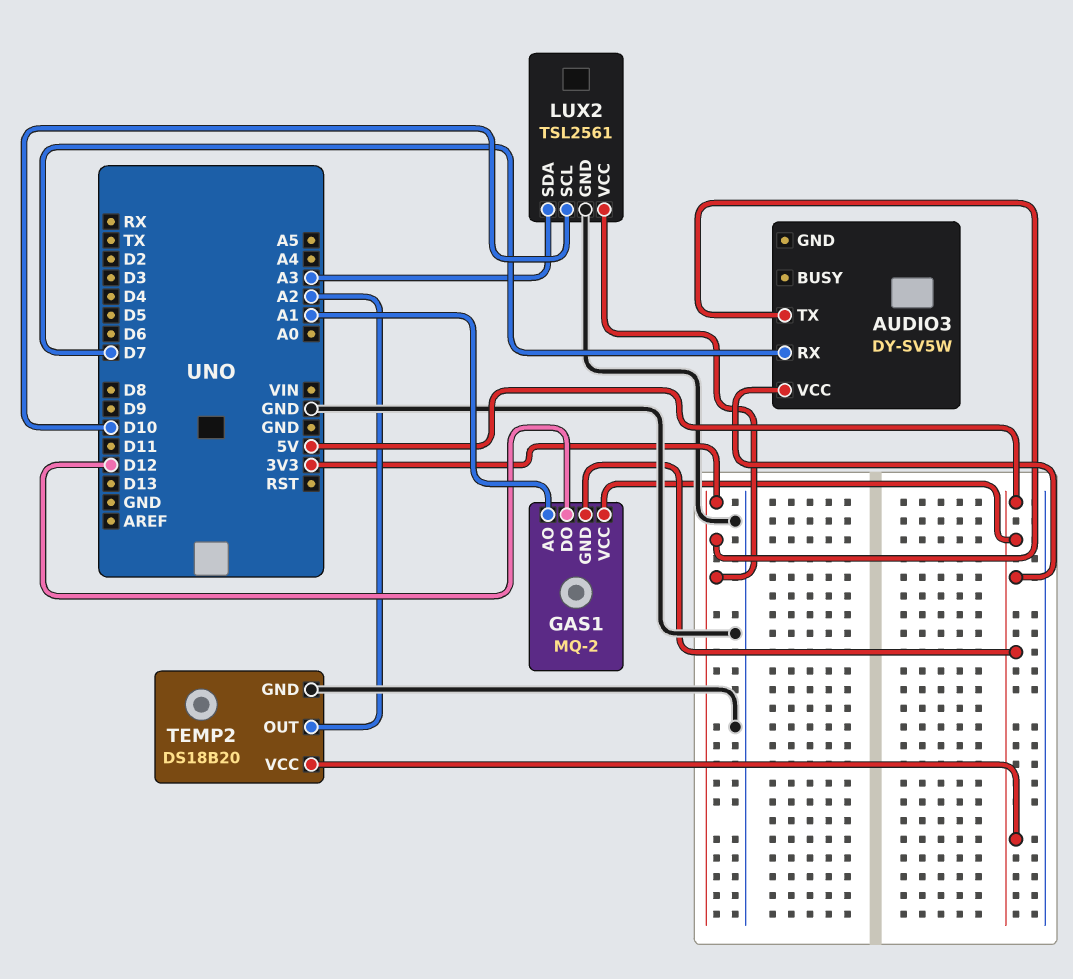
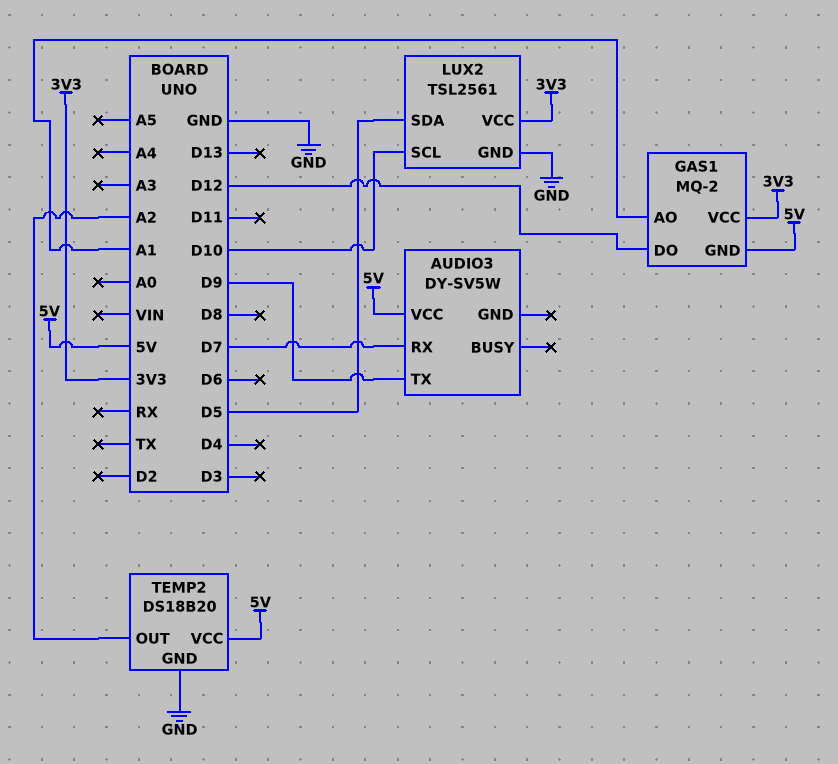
AUDIO3 pin TX: 3V3 -> D9
GAS1 pin VCC: 5V -> 3V3
LUX2 pin SDA: A3 -> D5

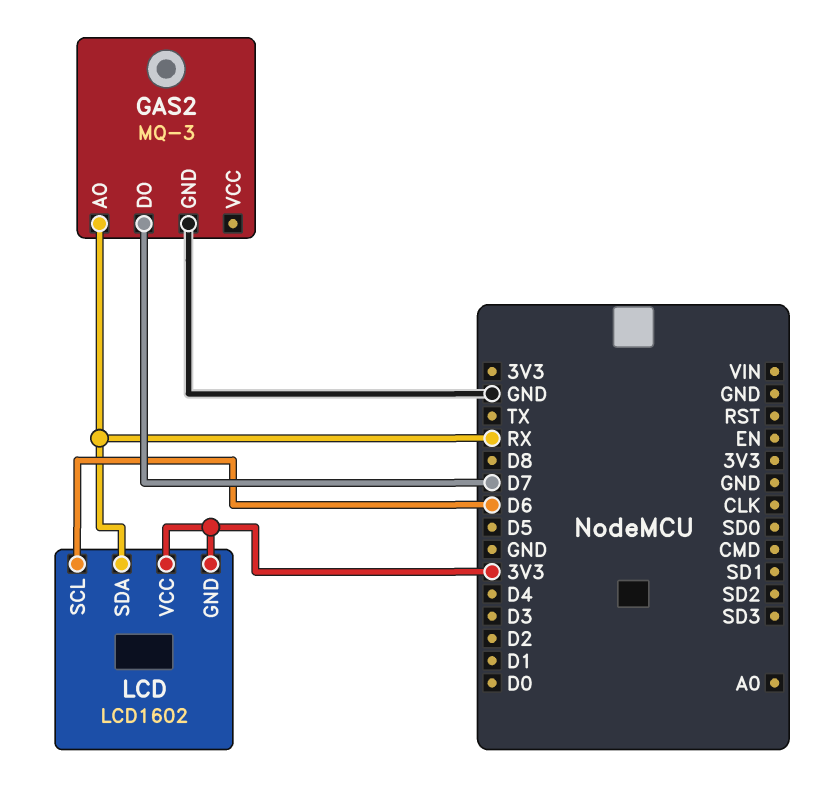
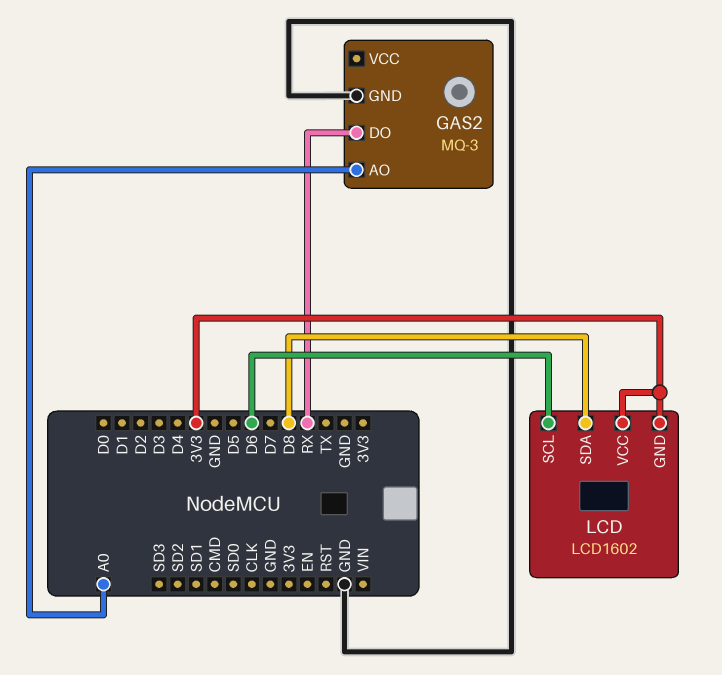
GAS2 pin AO: RX -> A0
GAS2 pin DO: D7 -> RX
LCD pin SDA: RX -> D8

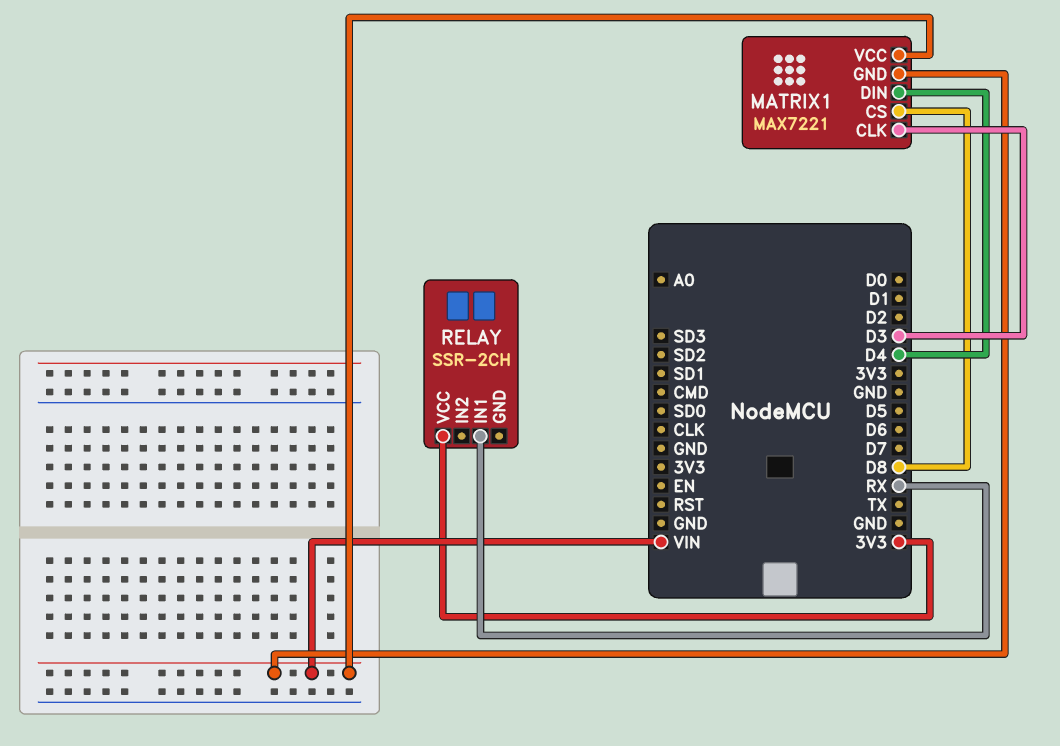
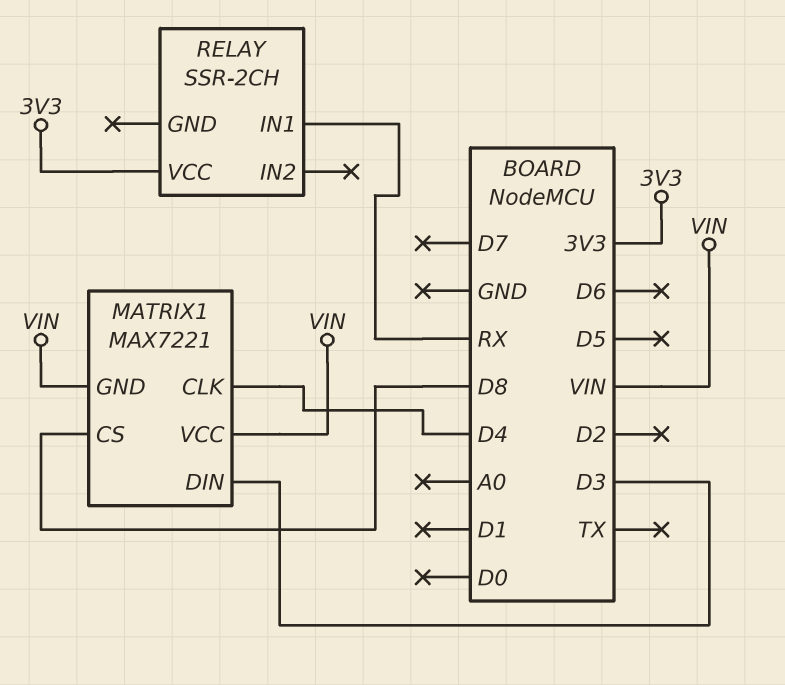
MATRIX1 pin CLK: D3 -> D4
MATRIX1 pin DIN: D4 -> D3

• • • • • • •

### Problem details:
A word-for-word copy of the listing is needed, with no pictures in it.

### Solution to this exercise:
AUDIO3 pin TX: 3V3 -> D9
GAS1 pin VCC: 5V -> 3V3
LUX2 pin SDA: A3 -> D5

GAS2 pin AO: RX -> A0
GAS2 pin DO: D7 -> RX
LCD pin SDA: RX -> D8

MATRIX1 pin CLK: D3 -> D4
MATRIX1 pin DIN: D4 -> D3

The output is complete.